(Multi-step shape changes)
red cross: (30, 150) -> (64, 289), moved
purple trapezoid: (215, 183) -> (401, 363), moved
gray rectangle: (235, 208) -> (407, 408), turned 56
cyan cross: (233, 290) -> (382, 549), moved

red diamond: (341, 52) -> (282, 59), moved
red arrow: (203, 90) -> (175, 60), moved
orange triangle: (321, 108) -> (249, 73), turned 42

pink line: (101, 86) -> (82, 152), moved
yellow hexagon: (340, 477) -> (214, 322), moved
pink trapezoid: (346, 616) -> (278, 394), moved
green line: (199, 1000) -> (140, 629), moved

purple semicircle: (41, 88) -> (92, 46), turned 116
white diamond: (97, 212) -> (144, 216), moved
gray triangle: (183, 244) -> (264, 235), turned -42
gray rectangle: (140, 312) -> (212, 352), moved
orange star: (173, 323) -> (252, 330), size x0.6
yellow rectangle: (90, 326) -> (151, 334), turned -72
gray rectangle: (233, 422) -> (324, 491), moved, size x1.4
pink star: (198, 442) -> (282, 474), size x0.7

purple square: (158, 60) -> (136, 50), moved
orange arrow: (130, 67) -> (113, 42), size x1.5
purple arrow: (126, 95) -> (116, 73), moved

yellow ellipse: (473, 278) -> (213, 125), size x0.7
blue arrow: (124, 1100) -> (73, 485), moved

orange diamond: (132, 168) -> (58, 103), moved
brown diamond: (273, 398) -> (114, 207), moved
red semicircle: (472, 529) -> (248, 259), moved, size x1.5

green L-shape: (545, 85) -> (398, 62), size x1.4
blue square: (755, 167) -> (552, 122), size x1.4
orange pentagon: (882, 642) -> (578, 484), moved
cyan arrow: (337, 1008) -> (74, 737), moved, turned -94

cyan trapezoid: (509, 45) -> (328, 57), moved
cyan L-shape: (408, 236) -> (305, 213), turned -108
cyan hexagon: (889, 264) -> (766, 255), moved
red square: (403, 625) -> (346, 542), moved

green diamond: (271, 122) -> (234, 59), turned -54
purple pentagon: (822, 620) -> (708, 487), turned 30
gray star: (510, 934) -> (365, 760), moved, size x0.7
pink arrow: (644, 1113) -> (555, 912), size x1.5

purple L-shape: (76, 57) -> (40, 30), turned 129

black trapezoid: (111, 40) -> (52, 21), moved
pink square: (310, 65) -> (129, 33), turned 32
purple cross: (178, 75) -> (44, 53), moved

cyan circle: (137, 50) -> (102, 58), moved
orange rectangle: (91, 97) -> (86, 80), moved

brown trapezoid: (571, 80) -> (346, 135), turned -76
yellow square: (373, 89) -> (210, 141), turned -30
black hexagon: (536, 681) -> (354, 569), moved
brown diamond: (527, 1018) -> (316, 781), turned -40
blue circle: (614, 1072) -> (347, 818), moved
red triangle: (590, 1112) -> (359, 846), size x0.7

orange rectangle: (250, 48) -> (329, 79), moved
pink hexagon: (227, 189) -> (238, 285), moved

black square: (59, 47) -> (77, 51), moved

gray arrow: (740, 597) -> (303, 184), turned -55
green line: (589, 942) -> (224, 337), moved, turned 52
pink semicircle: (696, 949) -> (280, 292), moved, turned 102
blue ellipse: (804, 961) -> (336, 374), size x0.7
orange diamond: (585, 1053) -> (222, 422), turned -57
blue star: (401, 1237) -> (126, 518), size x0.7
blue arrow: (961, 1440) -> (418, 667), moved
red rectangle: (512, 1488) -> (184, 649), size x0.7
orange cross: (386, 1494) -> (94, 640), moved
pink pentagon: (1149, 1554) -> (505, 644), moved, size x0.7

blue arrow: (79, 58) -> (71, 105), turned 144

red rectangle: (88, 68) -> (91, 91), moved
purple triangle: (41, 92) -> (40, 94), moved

• **Exercise details**:
Verbatim output is expected for the lines from the start of the data to the line in which "green line: (199, 1000) -> (140, 629), moved" appears, both included.

• **Written answer**:
red cross: (30, 150) -> (64, 289), moved
purple trapezoid: (215, 183) -> (401, 363), moved
gray rectangle: (235, 208) -> (407, 408), turned 56
cyan cross: (233, 290) -> (382, 549), moved

red diamond: (341, 52) -> (282, 59), moved
red arrow: (203, 90) -> (175, 60), moved
orange triangle: (321, 108) -> (249, 73), turned 42

pink line: (101, 86) -> (82, 152), moved
yellow hexagon: (340, 477) -> (214, 322), moved
pink trapezoid: (346, 616) -> (278, 394), moved
green line: (199, 1000) -> (140, 629), moved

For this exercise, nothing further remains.